* **EXERCISE INSTRUCTIONS**:
Return every entry exactly. Leave nothing out.

--- START ---

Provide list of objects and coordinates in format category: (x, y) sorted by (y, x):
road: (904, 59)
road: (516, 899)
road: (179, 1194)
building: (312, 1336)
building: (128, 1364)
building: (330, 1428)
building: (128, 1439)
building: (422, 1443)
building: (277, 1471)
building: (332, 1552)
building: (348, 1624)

--- END ---

* **COMPLETED EXERCISE**:
Provide list of objects and coordinates in format category: (x, y) sorted by (y, x):
road: (904, 59)
road: (516, 899)
road: (179, 1194)
building: (312, 1336)
building: (128, 1364)
building: (330, 1428)
building: (128, 1439)
building: (422, 1443)
building: (277, 1471)
building: (332, 1552)
building: (348, 1624)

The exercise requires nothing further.